• [TASK REQUIREMENTS]
Copy the listing in full and exactly, omitting its images.

━━ STUDY MATERIAL ━━

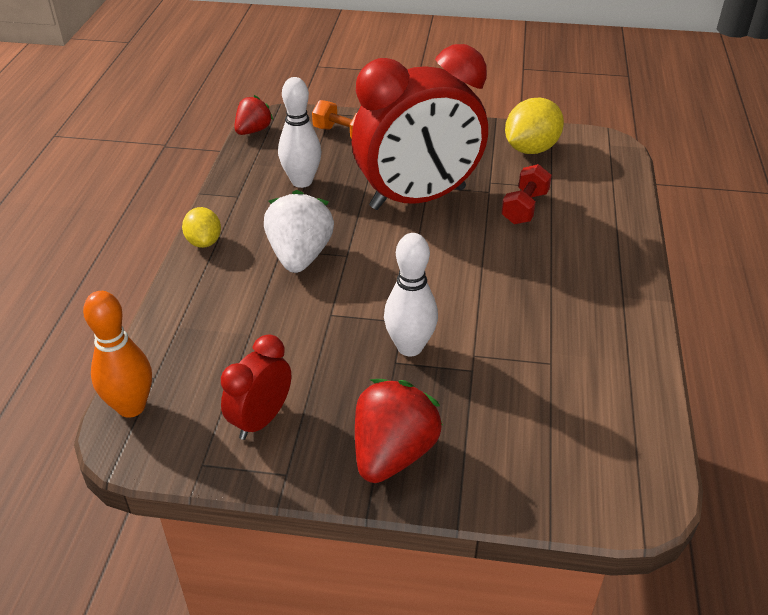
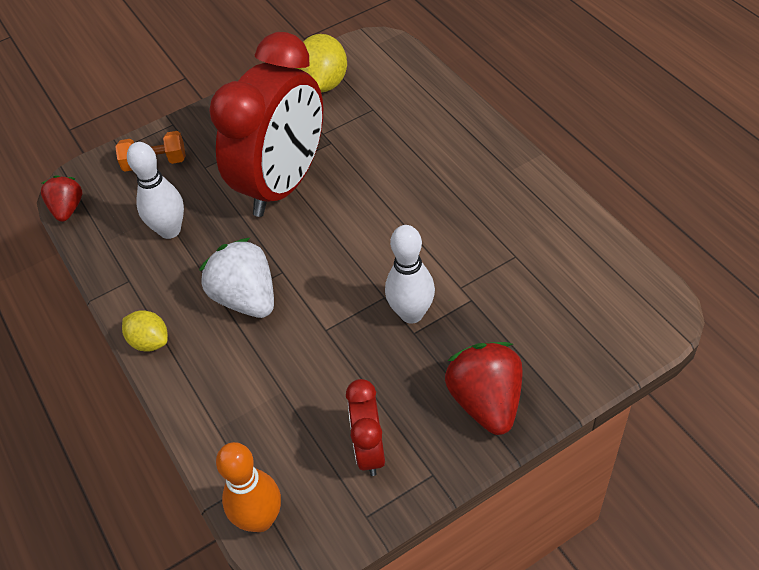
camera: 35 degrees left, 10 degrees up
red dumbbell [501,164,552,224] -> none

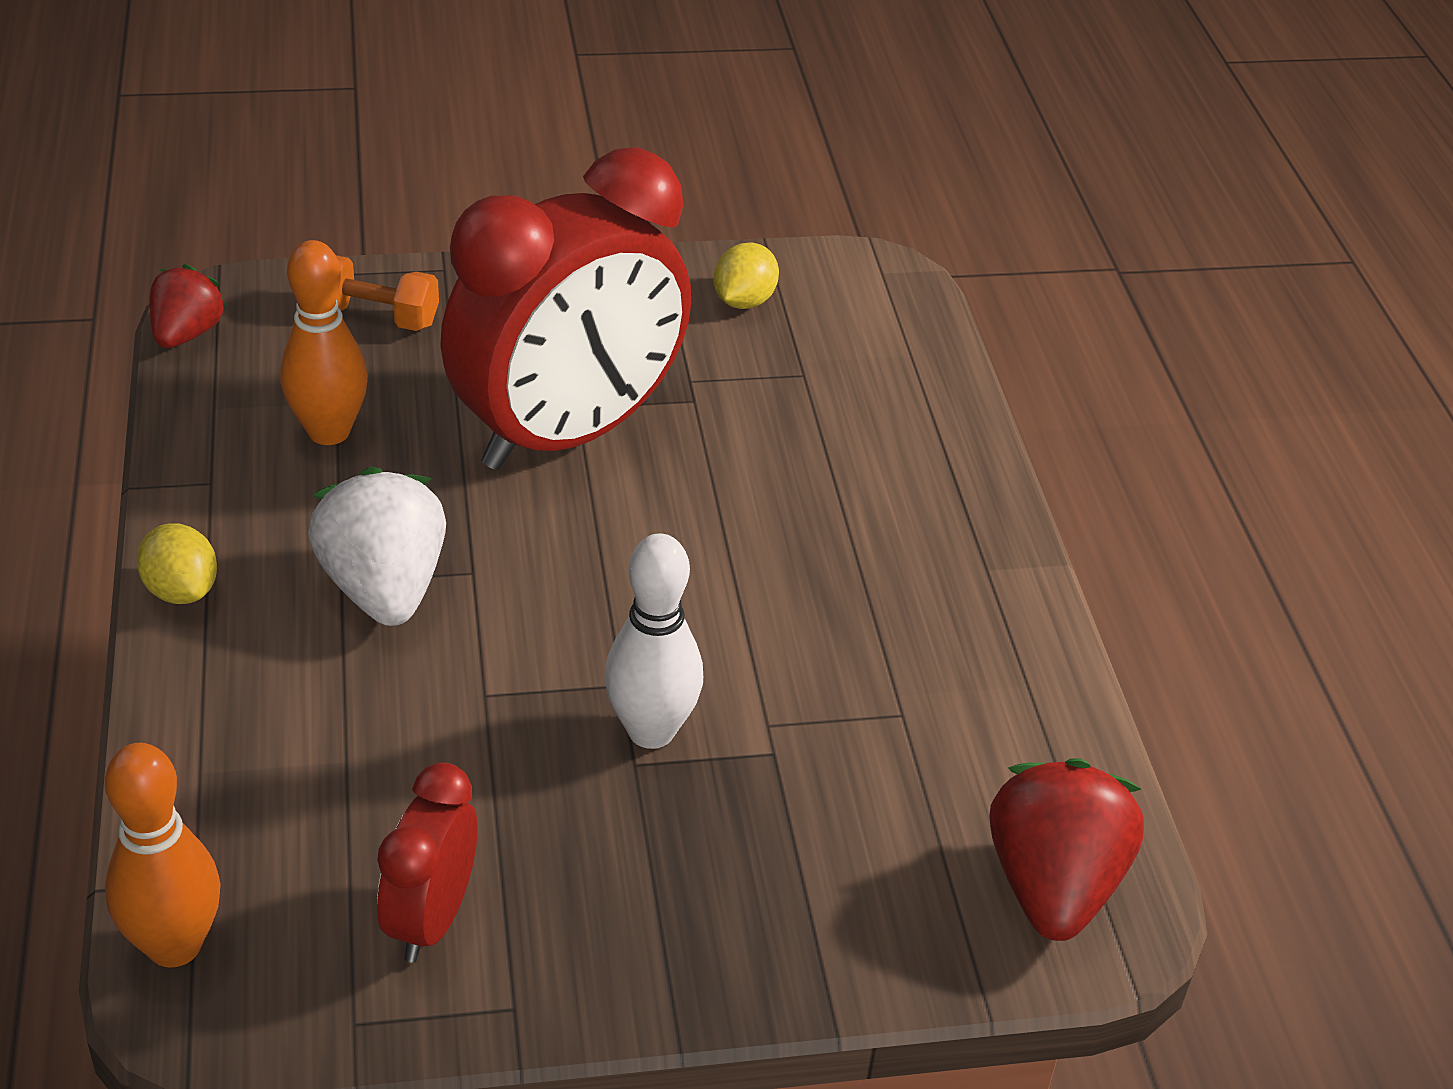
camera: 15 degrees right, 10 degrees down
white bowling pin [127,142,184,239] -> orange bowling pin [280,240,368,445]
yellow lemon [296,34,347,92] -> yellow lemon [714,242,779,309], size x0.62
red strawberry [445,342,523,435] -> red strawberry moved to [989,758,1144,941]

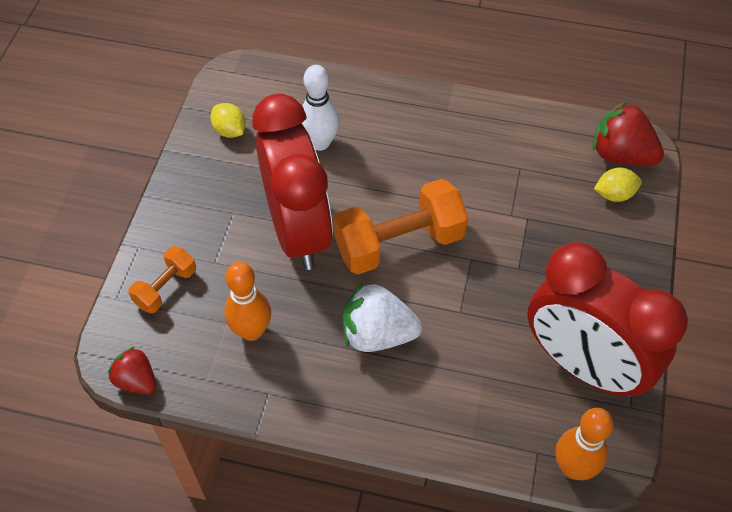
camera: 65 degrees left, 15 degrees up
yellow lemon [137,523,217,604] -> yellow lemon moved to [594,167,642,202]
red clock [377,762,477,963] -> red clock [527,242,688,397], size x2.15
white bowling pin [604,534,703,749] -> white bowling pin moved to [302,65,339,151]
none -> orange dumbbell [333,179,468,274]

━━━

• [RESPONSE FOR THIS EXERCISE]
camera: 35 degrees left, 10 degrees up
red dumbbell [501,164,552,224] -> none

camera: 15 degrees right, 10 degrees down
white bowling pin [127,142,184,239] -> orange bowling pin [280,240,368,445]
yellow lemon [296,34,347,92] -> yellow lemon [714,242,779,309], size x0.62
red strawberry [445,342,523,435] -> red strawberry moved to [989,758,1144,941]

camera: 65 degrees left, 15 degrees up
yellow lemon [137,523,217,604] -> yellow lemon moved to [594,167,642,202]
red clock [377,762,477,963] -> red clock [527,242,688,397], size x2.15
white bowling pin [604,534,703,749] -> white bowling pin moved to [302,65,339,151]
none -> orange dumbbell [333,179,468,274]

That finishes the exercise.